* [Required action] If a line includes "blue", copy it out of the entries.
___ Task input
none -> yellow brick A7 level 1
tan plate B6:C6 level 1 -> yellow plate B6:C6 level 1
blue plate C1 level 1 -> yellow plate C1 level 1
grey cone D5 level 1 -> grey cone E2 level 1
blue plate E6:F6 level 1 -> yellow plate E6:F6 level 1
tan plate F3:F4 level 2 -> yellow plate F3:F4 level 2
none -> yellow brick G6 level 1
______
___ Task input
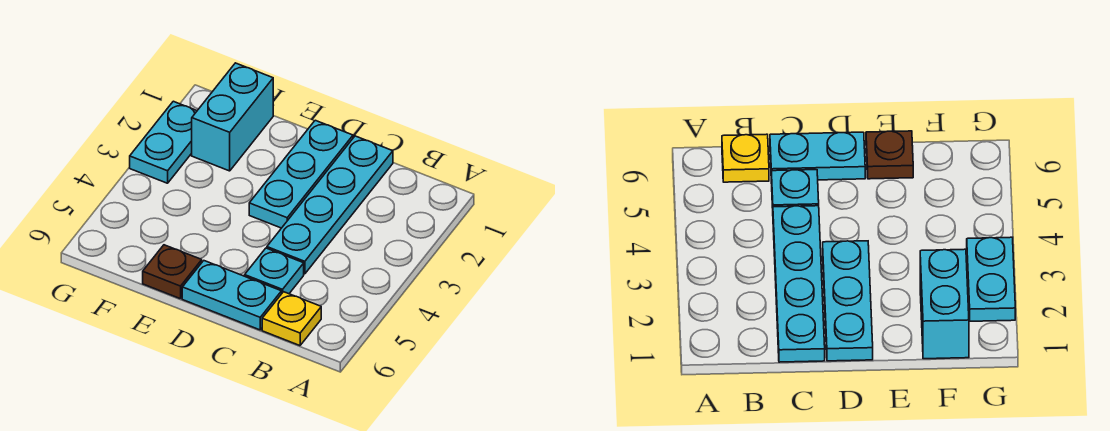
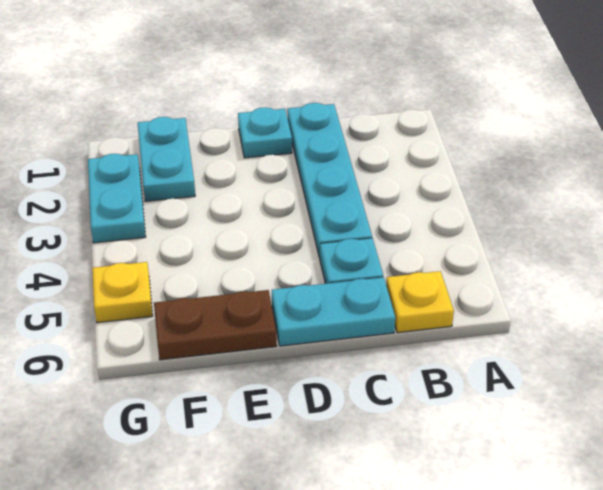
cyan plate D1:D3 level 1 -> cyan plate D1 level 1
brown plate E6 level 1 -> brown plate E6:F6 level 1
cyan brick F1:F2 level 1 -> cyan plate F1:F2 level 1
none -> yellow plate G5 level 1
______
* [Task answer]
blue plate C1 level 1 -> yellow plate C1 level 1
blue plate E6:F6 level 1 -> yellow plate E6:F6 level 1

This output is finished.